Collected data entries:
= Beginning of Section =

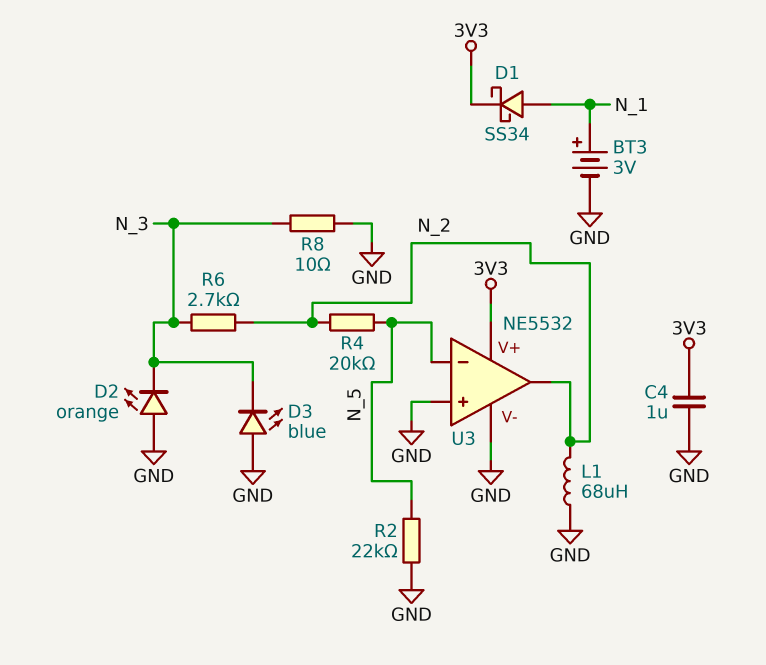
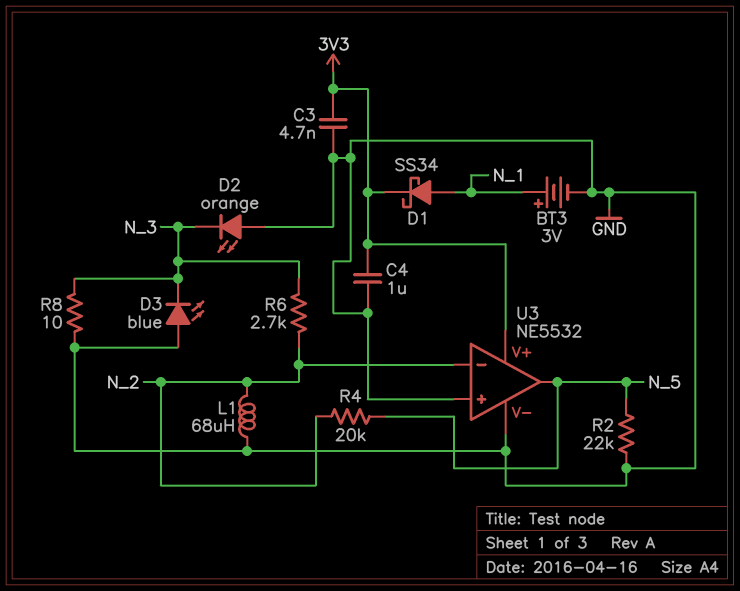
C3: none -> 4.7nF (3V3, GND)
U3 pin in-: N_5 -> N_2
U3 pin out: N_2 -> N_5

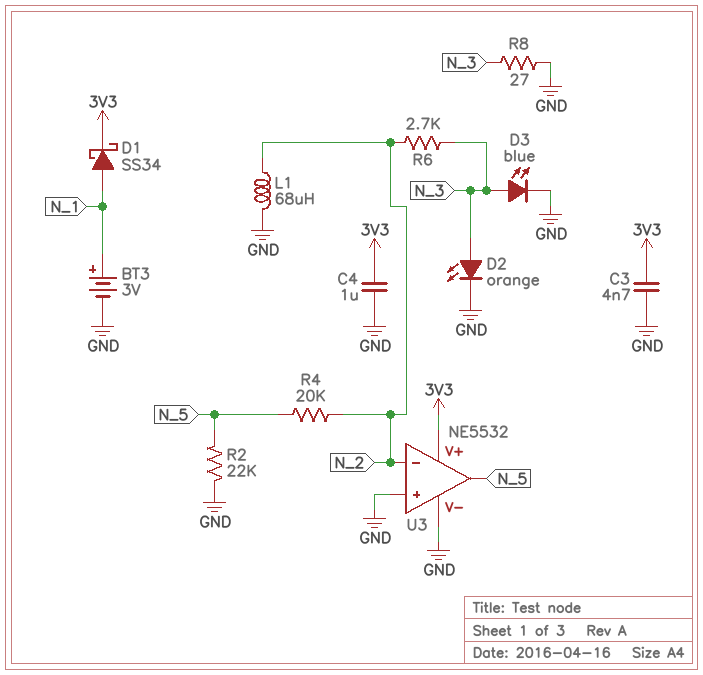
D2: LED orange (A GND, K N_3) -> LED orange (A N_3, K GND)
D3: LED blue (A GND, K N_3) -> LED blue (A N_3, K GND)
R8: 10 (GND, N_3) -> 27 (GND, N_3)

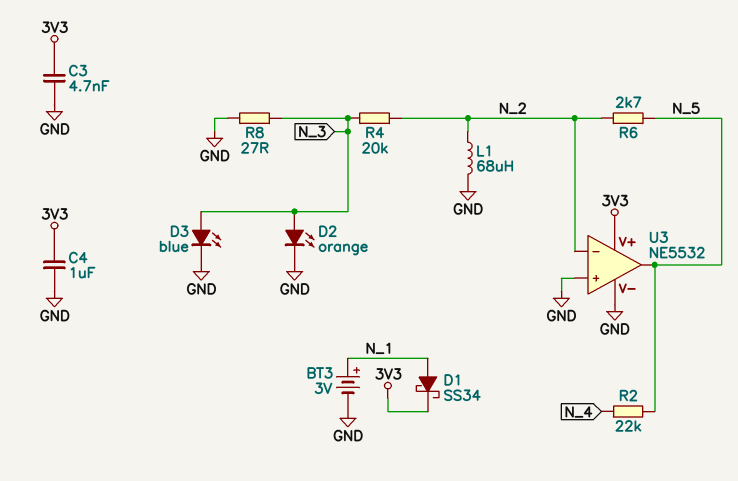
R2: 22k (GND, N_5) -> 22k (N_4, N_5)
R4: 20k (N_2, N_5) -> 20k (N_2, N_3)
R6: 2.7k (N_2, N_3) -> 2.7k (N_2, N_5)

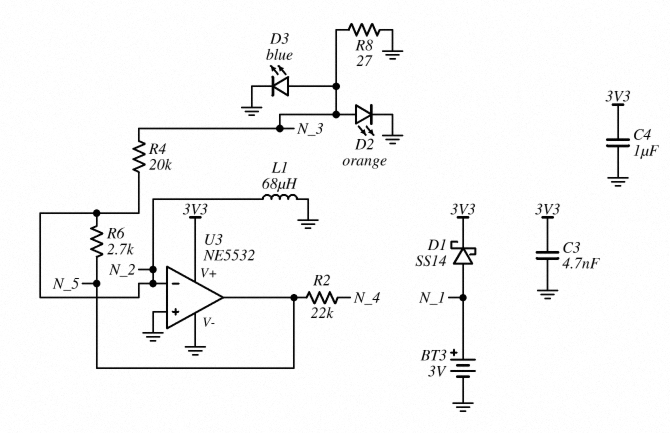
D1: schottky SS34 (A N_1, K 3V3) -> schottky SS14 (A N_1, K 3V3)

= End of Section =
= Beginning of Section =

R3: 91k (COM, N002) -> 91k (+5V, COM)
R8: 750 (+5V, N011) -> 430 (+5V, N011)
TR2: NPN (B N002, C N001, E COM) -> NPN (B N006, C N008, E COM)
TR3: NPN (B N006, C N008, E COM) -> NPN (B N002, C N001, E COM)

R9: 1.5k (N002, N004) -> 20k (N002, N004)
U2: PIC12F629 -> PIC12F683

= End of Section =

• What this task involves
Please write out, exactly as they appear above, only the lines in the stretch from the line with "TR2: NPN (B" through the line with "U2: PIC12F629 -> PIC12F683".

• Result of the exercise
TR2: NPN (B N002, C N001, E COM) -> NPN (B N006, C N008, E COM)
TR3: NPN (B N006, C N008, E COM) -> NPN (B N002, C N001, E COM)

R9: 1.5k (N002, N004) -> 20k (N002, N004)
U2: PIC12F629 -> PIC12F683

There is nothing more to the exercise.